ABOUT THIS EXERCISE =>
Write out, please, the lines from the beginning of the material to the line with "move: green star", including both ends and nothing else.
[Start of section]
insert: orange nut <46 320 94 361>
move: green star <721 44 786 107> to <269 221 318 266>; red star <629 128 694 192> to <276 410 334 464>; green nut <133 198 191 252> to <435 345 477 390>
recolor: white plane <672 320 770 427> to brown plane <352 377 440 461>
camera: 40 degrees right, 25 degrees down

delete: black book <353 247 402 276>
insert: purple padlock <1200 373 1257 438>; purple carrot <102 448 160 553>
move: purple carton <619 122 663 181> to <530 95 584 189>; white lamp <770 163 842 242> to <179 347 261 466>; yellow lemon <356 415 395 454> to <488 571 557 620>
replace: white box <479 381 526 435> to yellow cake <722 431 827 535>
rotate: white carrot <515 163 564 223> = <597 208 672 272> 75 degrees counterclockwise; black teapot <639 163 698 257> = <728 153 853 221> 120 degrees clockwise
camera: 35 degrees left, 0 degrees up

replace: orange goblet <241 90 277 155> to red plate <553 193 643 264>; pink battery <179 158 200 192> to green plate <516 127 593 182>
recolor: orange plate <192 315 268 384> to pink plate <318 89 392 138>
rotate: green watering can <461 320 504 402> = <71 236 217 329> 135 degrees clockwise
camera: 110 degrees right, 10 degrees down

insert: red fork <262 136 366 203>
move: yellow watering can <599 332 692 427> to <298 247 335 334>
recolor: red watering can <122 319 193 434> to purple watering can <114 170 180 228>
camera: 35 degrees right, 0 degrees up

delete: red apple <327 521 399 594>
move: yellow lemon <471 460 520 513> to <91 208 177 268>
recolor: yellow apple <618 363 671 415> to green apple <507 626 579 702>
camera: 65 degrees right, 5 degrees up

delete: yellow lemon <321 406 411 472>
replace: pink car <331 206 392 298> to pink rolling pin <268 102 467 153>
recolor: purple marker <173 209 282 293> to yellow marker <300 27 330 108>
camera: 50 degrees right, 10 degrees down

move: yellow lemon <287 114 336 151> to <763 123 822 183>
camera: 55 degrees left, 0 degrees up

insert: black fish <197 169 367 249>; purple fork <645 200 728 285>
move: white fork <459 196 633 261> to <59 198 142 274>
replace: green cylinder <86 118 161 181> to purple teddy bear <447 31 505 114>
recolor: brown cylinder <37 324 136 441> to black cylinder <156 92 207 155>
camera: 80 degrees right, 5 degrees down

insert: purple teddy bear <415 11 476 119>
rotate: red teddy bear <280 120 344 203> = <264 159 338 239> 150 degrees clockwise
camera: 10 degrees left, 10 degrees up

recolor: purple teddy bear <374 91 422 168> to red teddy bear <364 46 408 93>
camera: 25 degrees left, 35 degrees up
[End of section]
TASK SOLUTION =>
insert: orange nut <46 320 94 361>
move: green star <721 44 786 107> to <269 221 318 266>; red star <629 128 694 192> to <276 410 334 464>; green nut <133 198 191 252> to <435 345 477 390>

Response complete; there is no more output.